### Required action
The lines from the start of the records through the one containing "camera: 35 degrees right, 15 degrees up" are to be transcribed exactly, and nothing else.

### Records for the task
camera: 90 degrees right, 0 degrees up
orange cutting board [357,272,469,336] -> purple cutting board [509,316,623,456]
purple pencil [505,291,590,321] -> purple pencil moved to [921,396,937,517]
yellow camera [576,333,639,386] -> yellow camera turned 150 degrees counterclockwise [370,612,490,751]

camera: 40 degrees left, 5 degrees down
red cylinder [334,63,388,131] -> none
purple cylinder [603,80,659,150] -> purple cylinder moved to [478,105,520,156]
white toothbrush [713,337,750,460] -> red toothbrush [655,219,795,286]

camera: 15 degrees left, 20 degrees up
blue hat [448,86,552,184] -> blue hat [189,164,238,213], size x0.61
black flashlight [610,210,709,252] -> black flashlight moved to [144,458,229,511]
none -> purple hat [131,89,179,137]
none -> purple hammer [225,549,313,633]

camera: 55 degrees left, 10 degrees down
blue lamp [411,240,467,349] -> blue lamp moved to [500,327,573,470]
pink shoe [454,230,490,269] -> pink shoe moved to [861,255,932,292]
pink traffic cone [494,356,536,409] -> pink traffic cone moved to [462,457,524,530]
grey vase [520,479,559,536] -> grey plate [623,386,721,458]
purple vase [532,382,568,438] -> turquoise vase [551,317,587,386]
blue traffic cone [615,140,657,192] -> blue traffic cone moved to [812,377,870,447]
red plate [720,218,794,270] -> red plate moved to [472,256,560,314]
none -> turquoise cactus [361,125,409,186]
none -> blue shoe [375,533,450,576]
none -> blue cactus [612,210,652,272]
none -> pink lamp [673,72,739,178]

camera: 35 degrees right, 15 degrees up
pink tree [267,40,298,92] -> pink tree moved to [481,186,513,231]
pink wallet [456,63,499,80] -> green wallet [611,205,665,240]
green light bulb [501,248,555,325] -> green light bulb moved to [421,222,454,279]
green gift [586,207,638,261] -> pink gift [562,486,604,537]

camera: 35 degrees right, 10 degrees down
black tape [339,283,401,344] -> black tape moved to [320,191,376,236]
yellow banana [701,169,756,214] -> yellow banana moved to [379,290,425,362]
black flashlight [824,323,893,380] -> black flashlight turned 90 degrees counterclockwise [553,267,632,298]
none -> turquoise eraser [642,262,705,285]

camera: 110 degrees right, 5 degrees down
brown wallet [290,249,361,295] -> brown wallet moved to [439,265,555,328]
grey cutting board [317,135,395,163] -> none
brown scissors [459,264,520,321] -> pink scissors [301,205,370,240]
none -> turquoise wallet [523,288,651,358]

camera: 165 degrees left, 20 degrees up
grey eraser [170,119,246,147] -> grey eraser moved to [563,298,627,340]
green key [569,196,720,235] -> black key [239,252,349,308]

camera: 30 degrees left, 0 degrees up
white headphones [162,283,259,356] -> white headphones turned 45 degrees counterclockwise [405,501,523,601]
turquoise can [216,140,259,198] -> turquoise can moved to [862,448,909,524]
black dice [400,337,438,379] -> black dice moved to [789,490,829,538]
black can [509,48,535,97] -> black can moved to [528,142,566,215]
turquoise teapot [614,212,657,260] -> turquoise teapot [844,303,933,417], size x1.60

### Exercise answer
camera: 90 degrees right, 0 degrees up
orange cutting board [357,272,469,336] -> purple cutting board [509,316,623,456]
purple pencil [505,291,590,321] -> purple pencil moved to [921,396,937,517]
yellow camera [576,333,639,386] -> yellow camera turned 150 degrees counterclockwise [370,612,490,751]

camera: 40 degrees left, 5 degrees down
red cylinder [334,63,388,131] -> none
purple cylinder [603,80,659,150] -> purple cylinder moved to [478,105,520,156]
white toothbrush [713,337,750,460] -> red toothbrush [655,219,795,286]

camera: 15 degrees left, 20 degrees up
blue hat [448,86,552,184] -> blue hat [189,164,238,213], size x0.61
black flashlight [610,210,709,252] -> black flashlight moved to [144,458,229,511]
none -> purple hat [131,89,179,137]
none -> purple hammer [225,549,313,633]

camera: 55 degrees left, 10 degrees down
blue lamp [411,240,467,349] -> blue lamp moved to [500,327,573,470]
pink shoe [454,230,490,269] -> pink shoe moved to [861,255,932,292]
pink traffic cone [494,356,536,409] -> pink traffic cone moved to [462,457,524,530]
grey vase [520,479,559,536] -> grey plate [623,386,721,458]
purple vase [532,382,568,438] -> turquoise vase [551,317,587,386]
blue traffic cone [615,140,657,192] -> blue traffic cone moved to [812,377,870,447]
red plate [720,218,794,270] -> red plate moved to [472,256,560,314]
none -> turquoise cactus [361,125,409,186]
none -> blue shoe [375,533,450,576]
none -> blue cactus [612,210,652,272]
none -> pink lamp [673,72,739,178]

camera: 35 degrees right, 15 degrees up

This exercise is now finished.